* [Request]: Copy the items word for word, from the first line through the line containing "green line: rotated", and include both of those lines.

(Lines of data)
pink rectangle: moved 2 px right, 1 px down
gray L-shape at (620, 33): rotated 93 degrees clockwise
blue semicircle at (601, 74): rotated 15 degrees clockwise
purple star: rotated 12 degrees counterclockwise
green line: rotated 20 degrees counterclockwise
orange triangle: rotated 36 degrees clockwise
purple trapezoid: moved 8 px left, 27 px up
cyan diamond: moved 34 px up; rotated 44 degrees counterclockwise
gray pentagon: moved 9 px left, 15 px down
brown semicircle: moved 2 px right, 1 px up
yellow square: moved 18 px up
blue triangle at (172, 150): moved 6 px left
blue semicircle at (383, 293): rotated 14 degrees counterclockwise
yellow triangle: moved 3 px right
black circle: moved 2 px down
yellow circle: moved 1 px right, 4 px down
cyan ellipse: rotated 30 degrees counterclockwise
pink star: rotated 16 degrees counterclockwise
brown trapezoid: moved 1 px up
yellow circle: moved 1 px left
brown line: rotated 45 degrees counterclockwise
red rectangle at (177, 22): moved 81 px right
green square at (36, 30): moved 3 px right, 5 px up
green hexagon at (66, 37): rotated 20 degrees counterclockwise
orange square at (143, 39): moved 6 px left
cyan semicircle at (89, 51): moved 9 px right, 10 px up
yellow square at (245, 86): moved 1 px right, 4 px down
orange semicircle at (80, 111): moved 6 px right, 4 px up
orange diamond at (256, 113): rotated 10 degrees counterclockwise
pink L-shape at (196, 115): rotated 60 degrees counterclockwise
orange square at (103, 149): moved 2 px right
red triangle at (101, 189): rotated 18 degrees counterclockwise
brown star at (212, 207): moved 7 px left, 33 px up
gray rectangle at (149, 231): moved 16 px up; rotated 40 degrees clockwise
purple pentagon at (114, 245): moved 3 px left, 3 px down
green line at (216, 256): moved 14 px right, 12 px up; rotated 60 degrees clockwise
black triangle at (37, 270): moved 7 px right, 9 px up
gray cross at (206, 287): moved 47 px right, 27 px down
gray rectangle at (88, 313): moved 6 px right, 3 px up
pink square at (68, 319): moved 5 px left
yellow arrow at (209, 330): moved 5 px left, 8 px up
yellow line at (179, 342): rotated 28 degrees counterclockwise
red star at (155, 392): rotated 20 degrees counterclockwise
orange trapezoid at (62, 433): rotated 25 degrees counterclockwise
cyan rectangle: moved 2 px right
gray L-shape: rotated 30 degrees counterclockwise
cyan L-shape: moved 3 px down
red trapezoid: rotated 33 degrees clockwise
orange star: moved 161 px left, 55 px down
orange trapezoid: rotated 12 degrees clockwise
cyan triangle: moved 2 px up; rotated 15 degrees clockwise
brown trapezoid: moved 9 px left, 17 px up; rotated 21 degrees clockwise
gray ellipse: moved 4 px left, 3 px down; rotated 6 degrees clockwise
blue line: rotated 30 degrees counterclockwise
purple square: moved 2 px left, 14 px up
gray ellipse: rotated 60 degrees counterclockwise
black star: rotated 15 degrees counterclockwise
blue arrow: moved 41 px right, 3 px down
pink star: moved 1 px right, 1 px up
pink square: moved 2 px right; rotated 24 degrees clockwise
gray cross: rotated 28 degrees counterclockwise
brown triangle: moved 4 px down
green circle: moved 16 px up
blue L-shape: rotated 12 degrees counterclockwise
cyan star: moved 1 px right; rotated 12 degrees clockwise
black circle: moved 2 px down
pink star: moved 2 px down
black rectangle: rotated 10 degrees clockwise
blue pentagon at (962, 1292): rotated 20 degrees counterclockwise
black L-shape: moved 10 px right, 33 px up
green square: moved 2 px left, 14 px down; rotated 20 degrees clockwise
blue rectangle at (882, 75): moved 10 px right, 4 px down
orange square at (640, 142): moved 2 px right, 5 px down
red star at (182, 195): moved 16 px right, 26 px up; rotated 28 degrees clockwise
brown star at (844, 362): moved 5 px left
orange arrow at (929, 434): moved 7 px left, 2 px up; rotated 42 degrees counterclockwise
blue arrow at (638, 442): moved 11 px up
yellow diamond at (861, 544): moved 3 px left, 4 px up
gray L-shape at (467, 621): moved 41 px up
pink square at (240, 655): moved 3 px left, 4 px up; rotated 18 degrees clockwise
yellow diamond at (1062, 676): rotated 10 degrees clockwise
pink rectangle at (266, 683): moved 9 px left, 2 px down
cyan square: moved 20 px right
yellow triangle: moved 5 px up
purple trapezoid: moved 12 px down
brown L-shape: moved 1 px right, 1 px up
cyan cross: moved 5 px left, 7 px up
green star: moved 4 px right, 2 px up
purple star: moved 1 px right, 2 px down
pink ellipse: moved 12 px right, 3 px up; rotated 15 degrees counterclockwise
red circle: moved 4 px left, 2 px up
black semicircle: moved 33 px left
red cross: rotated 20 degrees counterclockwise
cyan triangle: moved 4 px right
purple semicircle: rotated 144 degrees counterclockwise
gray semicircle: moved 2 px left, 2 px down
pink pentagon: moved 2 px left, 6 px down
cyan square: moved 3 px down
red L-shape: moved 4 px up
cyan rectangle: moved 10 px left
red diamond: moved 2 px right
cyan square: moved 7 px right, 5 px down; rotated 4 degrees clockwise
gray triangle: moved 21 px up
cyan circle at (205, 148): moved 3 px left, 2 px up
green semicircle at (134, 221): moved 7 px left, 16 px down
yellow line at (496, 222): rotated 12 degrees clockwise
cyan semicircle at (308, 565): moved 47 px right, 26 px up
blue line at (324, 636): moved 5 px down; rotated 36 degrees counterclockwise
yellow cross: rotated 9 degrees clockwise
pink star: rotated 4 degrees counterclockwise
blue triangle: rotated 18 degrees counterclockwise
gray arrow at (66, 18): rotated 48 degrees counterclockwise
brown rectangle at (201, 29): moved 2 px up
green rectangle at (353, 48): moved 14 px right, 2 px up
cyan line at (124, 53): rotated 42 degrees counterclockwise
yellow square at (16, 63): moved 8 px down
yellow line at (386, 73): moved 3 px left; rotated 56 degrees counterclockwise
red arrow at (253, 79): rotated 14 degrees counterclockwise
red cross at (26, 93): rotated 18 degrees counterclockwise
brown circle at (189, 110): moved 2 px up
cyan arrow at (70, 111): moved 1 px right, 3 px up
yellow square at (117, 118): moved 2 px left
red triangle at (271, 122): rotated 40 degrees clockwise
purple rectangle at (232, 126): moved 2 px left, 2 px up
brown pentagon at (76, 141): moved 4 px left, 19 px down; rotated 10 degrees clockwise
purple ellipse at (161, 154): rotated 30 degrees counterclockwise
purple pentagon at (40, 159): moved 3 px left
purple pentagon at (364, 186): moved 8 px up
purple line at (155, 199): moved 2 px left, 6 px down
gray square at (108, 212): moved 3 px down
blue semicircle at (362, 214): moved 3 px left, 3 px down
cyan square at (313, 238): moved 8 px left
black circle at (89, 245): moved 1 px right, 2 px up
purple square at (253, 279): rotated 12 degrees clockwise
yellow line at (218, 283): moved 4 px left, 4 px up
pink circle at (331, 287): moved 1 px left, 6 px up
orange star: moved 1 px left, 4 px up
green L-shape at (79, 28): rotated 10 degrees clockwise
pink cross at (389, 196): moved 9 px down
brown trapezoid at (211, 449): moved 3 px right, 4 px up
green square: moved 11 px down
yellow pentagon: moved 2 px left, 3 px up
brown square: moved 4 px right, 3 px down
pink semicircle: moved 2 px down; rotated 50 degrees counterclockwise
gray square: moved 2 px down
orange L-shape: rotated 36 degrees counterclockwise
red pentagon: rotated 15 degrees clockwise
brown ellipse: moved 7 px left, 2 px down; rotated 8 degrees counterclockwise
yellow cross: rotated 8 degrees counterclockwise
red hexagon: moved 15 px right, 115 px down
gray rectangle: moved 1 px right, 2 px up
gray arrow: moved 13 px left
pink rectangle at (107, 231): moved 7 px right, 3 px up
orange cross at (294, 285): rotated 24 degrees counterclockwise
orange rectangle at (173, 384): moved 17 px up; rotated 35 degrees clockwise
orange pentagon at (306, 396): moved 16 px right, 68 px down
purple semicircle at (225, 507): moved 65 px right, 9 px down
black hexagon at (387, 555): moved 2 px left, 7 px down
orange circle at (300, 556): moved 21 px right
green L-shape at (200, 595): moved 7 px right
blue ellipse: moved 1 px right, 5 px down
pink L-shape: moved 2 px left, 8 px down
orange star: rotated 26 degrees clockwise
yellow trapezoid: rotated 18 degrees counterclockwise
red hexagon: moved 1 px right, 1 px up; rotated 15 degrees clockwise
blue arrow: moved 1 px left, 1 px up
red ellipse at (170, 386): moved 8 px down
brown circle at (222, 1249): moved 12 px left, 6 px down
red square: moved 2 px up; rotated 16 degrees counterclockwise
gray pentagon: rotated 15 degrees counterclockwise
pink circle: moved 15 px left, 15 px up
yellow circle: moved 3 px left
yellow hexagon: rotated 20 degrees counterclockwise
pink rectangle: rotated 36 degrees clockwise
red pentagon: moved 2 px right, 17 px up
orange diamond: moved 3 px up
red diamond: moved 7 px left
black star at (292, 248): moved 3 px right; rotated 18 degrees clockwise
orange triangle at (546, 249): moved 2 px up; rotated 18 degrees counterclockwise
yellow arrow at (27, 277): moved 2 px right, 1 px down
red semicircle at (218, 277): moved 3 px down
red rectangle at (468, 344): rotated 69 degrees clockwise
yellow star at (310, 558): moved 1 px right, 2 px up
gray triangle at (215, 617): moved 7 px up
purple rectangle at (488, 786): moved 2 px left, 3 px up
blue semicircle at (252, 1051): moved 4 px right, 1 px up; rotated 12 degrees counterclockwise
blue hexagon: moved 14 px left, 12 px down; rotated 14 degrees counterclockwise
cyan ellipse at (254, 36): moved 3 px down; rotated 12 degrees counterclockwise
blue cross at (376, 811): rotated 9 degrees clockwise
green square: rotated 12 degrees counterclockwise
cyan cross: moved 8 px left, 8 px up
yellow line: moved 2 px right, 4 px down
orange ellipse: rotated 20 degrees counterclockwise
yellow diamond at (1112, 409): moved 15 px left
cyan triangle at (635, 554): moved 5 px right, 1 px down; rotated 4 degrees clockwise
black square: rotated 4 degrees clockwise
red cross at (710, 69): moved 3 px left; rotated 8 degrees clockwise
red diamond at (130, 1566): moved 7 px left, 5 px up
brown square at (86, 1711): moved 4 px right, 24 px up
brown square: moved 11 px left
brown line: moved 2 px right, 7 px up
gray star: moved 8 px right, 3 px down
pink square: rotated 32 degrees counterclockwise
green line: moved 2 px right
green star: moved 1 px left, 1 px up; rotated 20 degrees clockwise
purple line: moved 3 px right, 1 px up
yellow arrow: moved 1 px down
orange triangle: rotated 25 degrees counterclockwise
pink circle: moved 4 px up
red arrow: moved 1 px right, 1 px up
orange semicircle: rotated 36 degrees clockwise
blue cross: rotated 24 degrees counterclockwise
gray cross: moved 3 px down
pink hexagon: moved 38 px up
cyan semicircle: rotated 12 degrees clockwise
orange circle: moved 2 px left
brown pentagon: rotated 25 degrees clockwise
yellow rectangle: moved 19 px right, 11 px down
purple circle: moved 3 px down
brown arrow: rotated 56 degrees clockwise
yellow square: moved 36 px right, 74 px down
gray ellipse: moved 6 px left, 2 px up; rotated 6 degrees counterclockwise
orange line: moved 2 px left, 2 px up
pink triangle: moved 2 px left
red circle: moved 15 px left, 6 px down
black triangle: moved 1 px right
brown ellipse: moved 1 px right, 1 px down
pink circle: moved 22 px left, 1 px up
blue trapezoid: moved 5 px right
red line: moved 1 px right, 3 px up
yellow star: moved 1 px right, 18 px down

* [Solution below]:
pink rectangle: moved 2 px right, 1 px down
gray L-shape at (620, 33): rotated 93 degrees clockwise
blue semicircle at (601, 74): rotated 15 degrees clockwise
purple star: rotated 12 degrees counterclockwise
green line: rotated 20 degrees counterclockwise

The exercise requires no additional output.